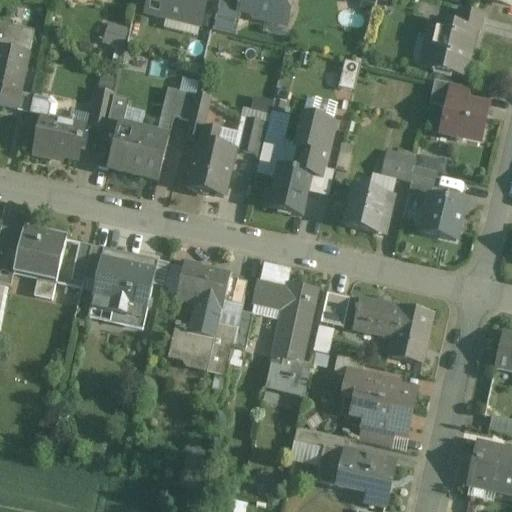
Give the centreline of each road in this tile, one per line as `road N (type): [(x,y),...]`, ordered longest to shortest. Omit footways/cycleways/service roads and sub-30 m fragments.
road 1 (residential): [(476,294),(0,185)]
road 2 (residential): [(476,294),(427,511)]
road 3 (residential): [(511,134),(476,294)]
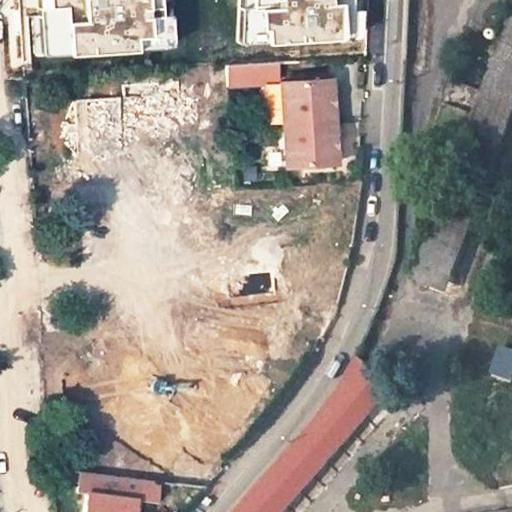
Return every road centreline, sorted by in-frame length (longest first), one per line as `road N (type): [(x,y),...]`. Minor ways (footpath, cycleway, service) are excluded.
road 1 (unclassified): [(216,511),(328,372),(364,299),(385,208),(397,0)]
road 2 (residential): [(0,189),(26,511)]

---

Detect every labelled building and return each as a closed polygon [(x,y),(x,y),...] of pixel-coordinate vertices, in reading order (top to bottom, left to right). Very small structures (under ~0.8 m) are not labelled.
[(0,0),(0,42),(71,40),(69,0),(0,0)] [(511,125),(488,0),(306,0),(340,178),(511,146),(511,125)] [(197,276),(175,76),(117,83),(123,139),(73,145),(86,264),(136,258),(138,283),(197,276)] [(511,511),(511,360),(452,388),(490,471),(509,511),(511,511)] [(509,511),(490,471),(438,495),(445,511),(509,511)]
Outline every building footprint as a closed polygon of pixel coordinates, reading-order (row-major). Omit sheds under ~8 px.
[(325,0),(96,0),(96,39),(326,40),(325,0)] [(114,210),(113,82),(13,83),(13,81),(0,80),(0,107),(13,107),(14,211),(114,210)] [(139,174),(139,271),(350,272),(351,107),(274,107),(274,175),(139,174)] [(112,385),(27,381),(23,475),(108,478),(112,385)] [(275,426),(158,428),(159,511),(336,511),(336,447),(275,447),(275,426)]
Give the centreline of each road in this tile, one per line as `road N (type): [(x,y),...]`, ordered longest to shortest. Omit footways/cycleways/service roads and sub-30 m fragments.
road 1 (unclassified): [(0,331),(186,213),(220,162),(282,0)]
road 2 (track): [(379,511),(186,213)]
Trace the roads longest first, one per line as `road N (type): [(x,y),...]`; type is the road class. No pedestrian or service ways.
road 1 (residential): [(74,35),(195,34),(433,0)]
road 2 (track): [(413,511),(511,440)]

→ **Problem to work on**: Can you put the records in the stretch from the line containing "Return every road" through the line containing "road 2 (residential): [(0,189),(26,511)]", both included, into a two-column CSV with the columns input and output? Give one row per record, with its text and its answer each in a single quoted field and every line break turned into a space.

→ **Finished exercise**:
input,output
"Return every road centreline, sorted by in-frame length (longest first), one per line as `road N (type): [(x,y),...]`. Minor ways (footpath, cycleway, service) are excluded.","road 1 (unclassified): [(216,511),(328,372),(364,299),(385,208),(397,0)] road 2 (residential): [(0,189),(26,511)]"